● **Goal of the exercise**: Copy every line from the records below that holds the word "VBUS".

● **Input data**:

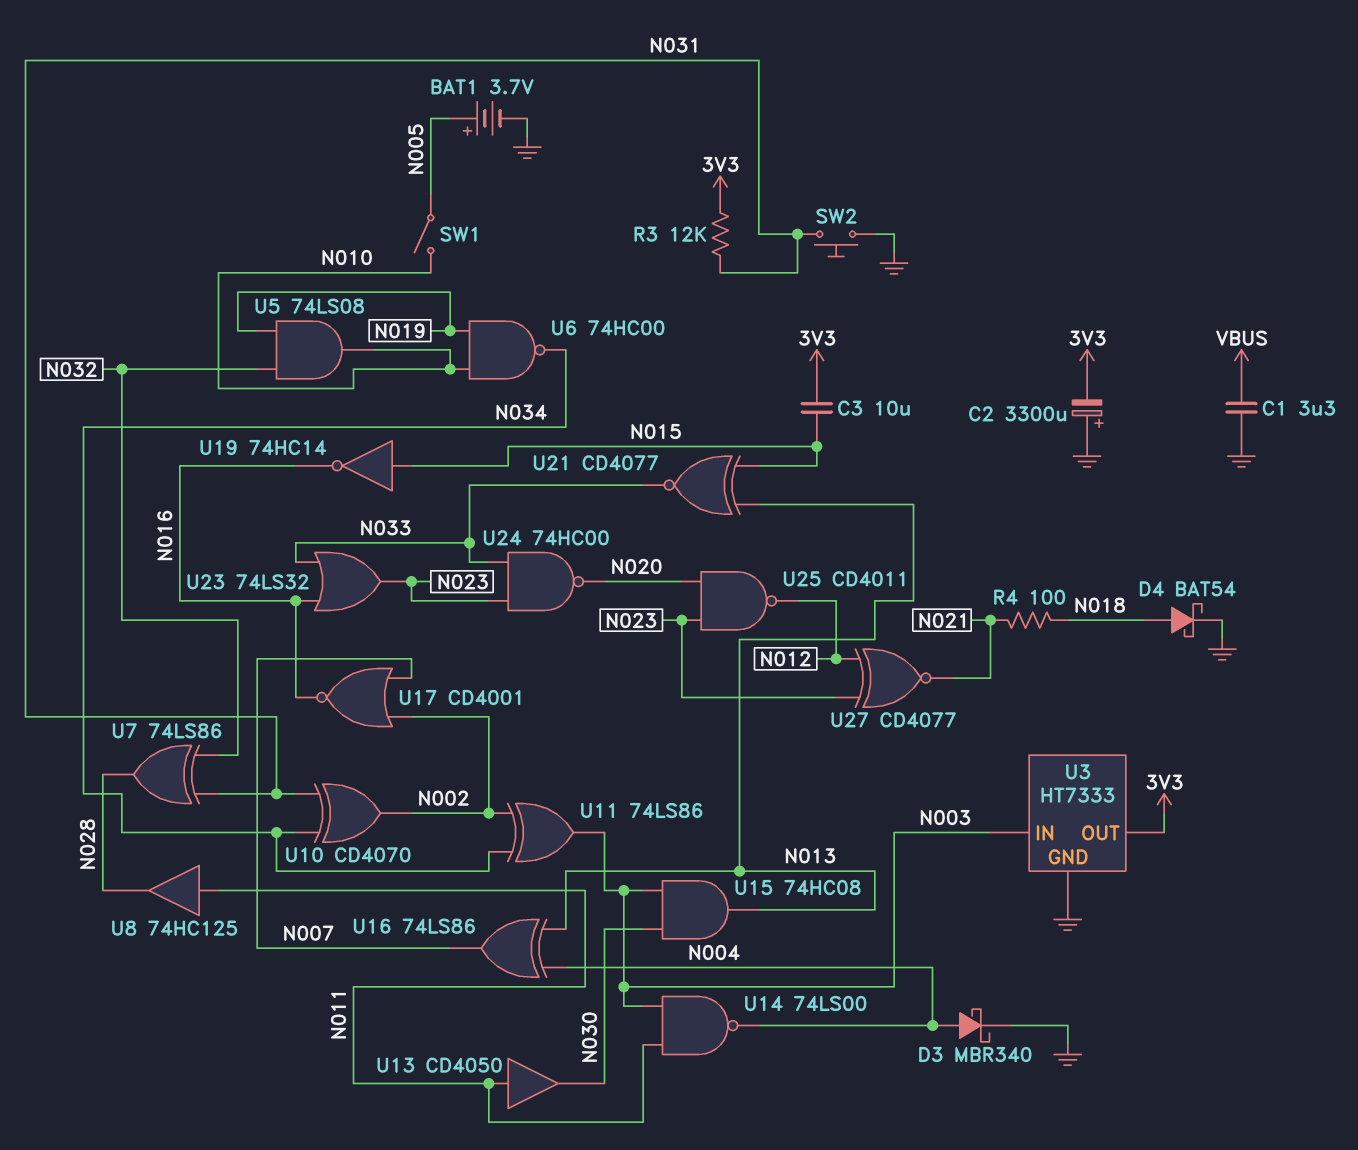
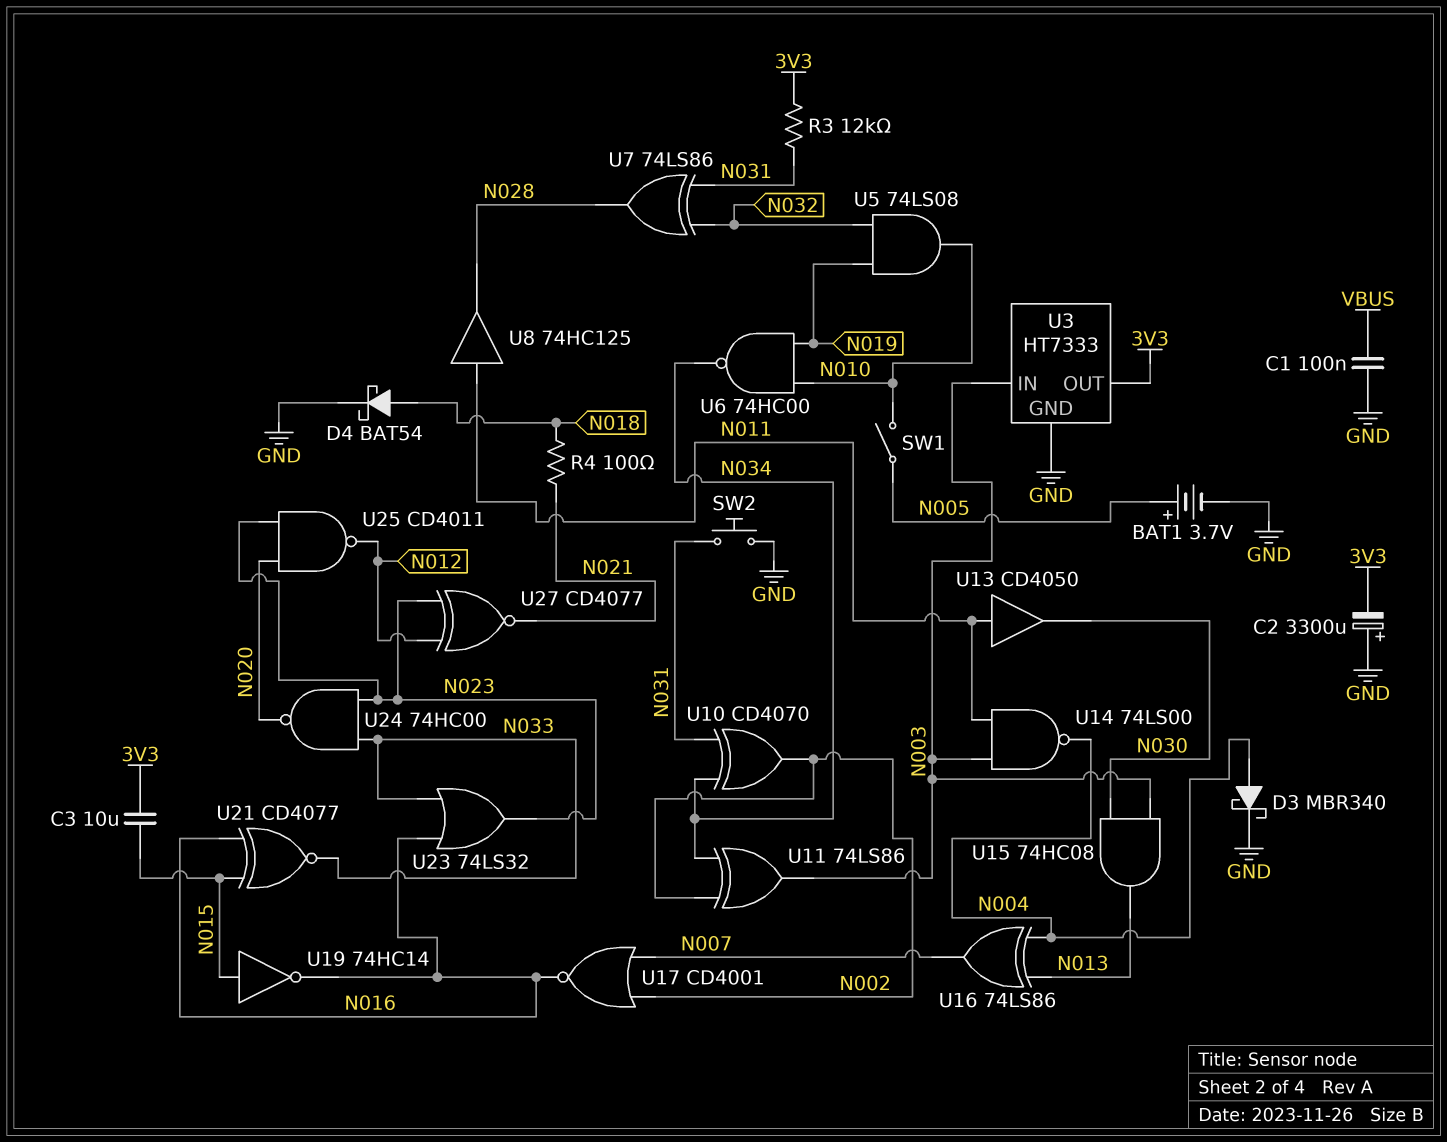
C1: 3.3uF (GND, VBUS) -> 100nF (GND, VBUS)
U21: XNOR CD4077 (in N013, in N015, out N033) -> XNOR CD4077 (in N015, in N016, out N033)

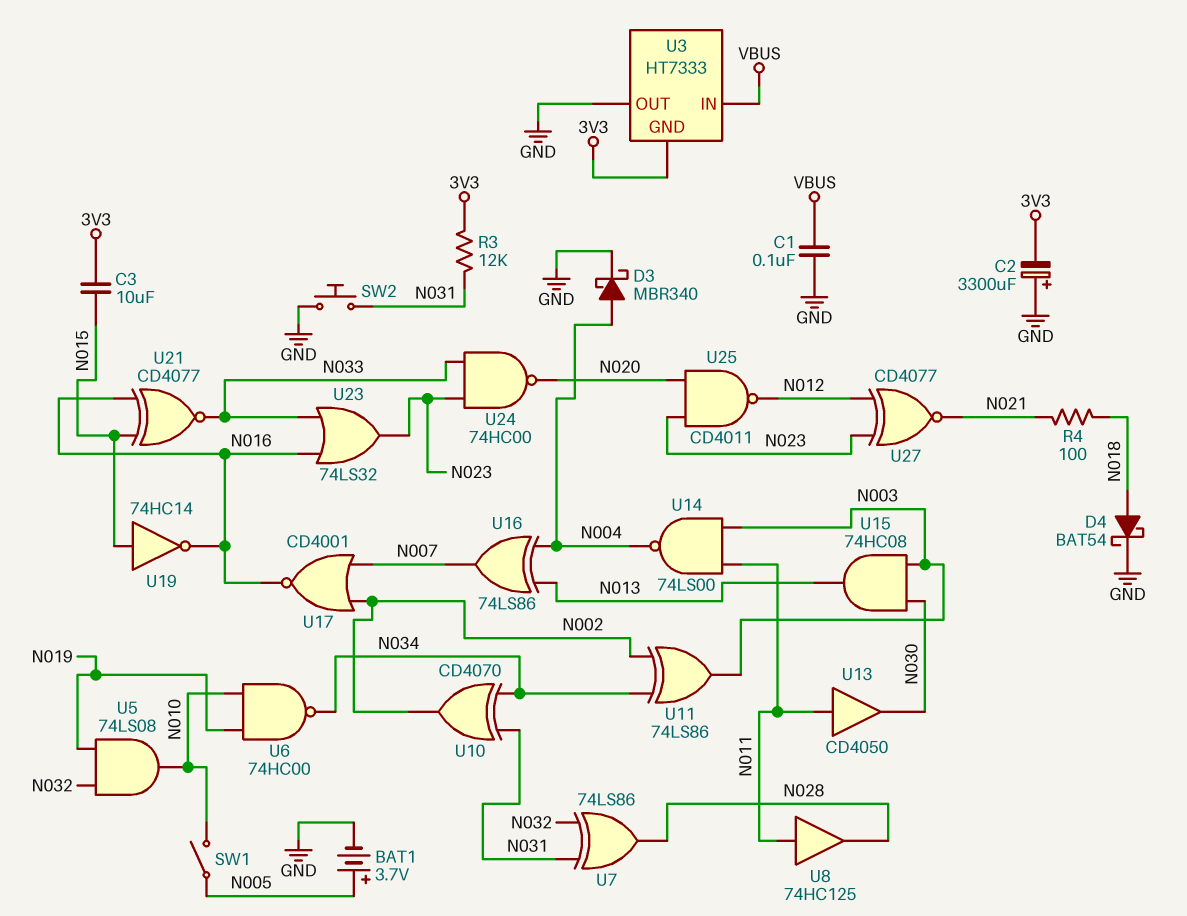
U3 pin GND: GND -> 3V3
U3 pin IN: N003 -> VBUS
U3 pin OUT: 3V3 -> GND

* * *

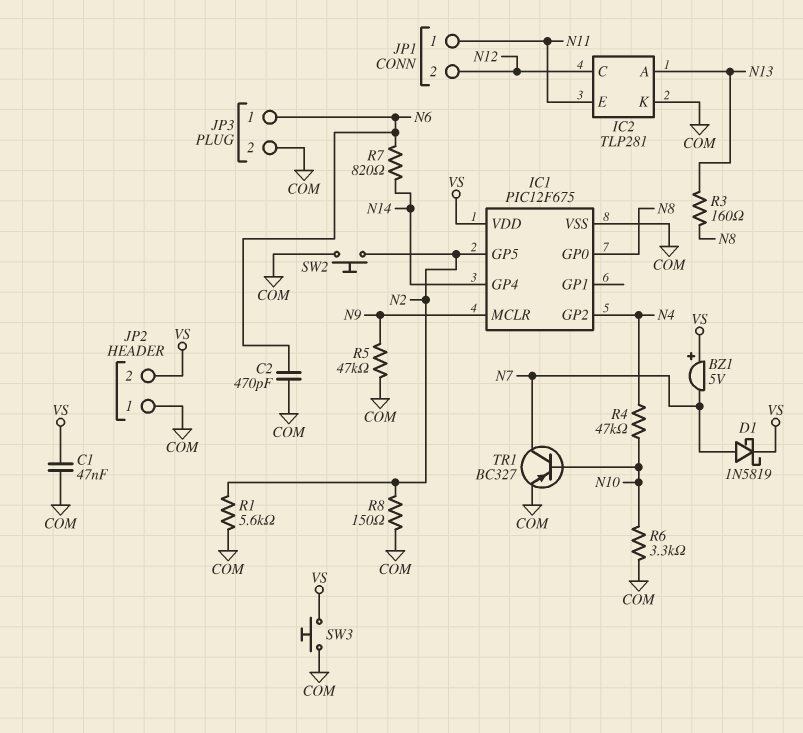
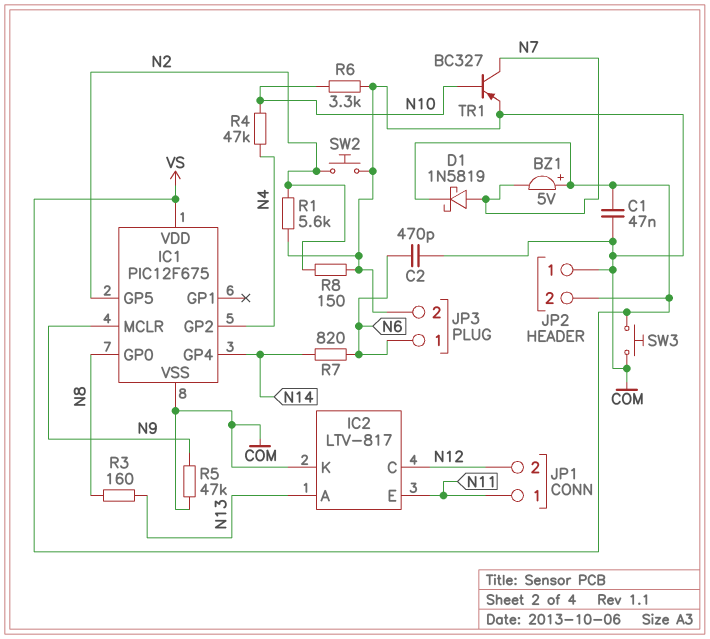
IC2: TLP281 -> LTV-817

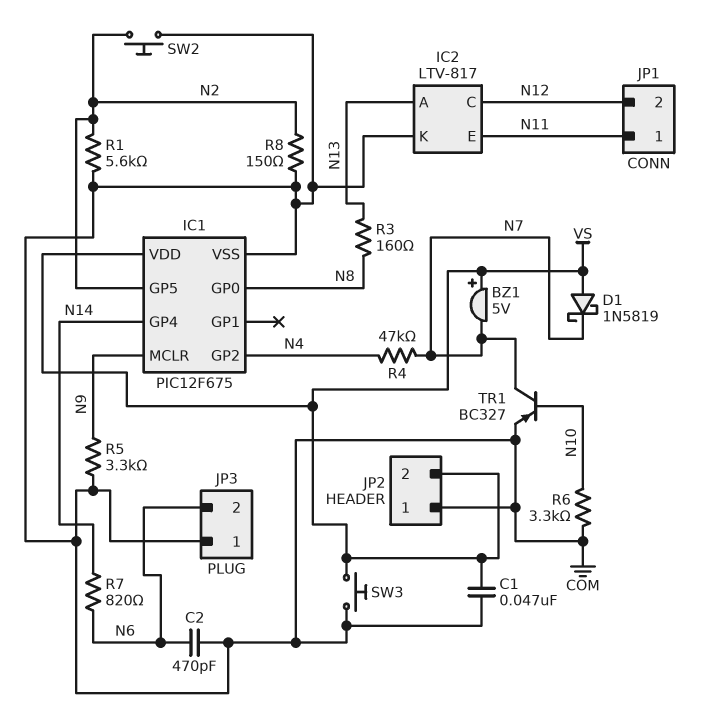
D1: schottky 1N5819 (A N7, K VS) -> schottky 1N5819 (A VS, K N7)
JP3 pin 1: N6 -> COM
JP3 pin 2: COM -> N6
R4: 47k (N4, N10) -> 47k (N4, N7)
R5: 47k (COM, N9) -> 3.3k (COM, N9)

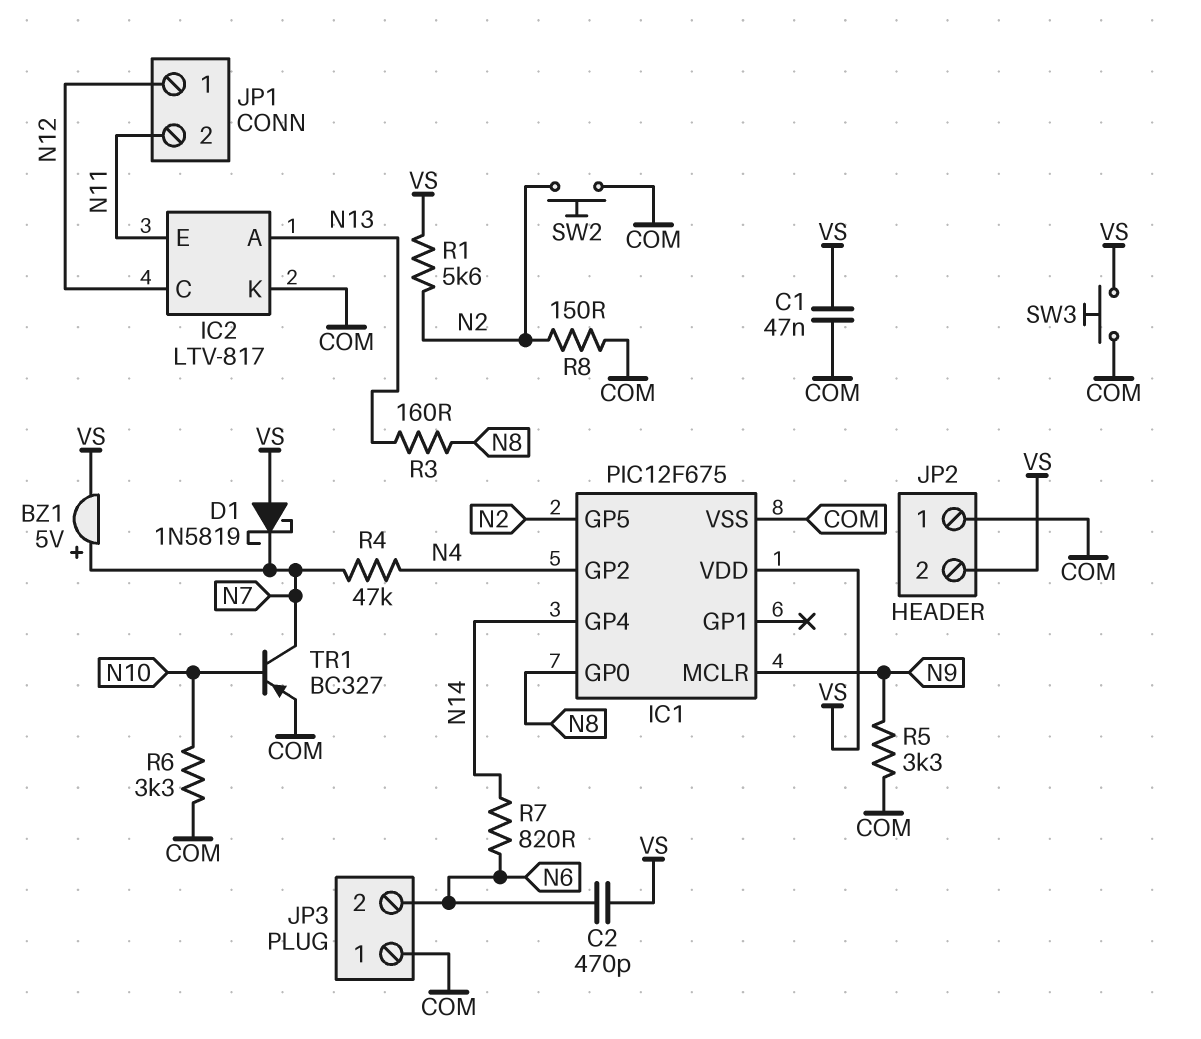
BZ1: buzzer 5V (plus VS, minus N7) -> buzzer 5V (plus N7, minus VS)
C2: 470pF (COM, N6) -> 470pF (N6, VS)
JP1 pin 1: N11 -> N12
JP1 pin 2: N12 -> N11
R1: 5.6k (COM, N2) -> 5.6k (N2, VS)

==

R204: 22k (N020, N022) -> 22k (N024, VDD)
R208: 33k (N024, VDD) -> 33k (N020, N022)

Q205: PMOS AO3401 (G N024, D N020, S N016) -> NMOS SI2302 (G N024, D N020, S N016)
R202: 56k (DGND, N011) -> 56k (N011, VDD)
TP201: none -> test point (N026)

● **Exercise output**:
C1: 3.3uF (GND, VBUS) -> 100nF (GND, VBUS)
U3 pin IN: N003 -> VBUS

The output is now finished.